Everything in the listing below should be repeated verbatim, apart from the pictures.

▸ **Recorded information**:
◆ ◆ ◆ ◆ ◆ ◆ ◆
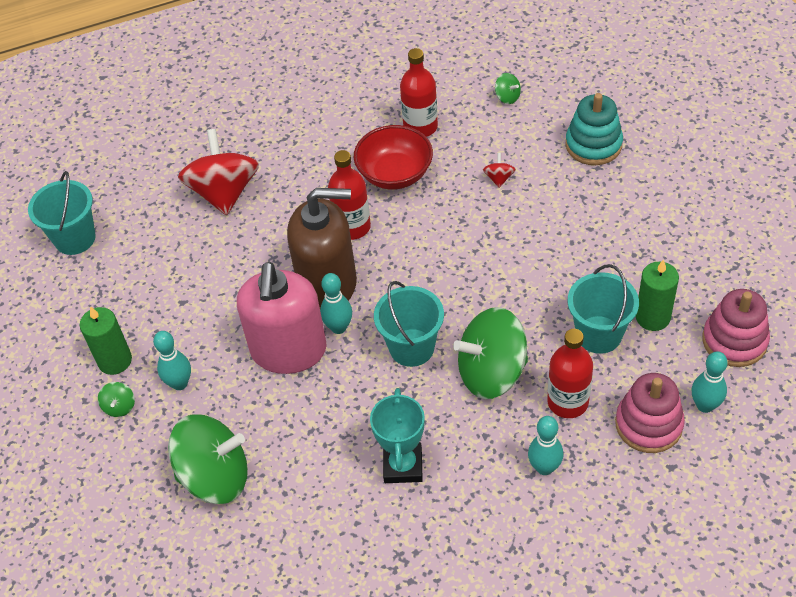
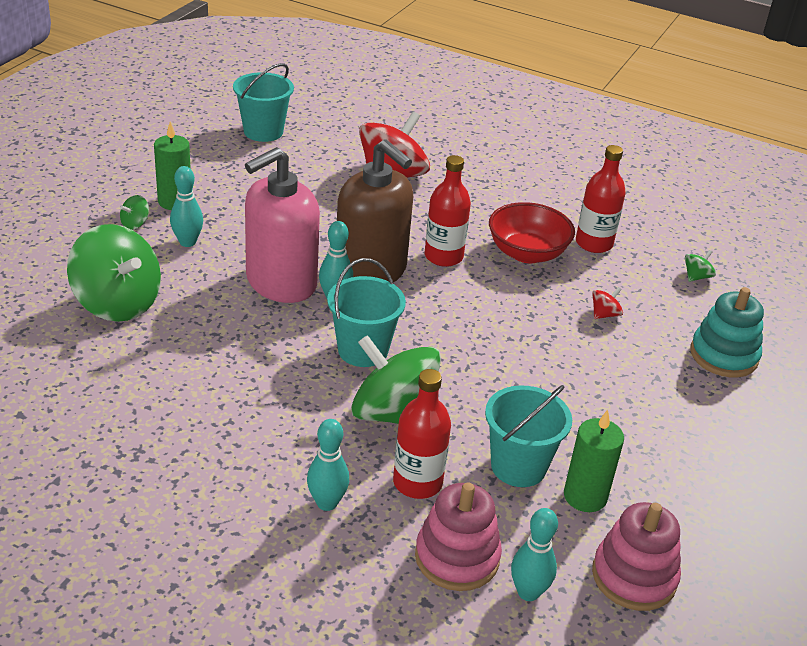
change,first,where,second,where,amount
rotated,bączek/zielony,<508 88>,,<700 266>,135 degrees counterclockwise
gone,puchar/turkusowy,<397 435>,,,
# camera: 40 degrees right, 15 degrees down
◆ ◆ ◆ ◆ ◆ ◆ ◆
▸ **Task result**:
change,first,where,second,where,amount
rotated,bączek/zielony,<508 88>,,<700 266>,135 degrees counterclockwise
gone,puchar/turkusowy,<397 435>,,,
# camera: 40 degrees right, 15 degrees down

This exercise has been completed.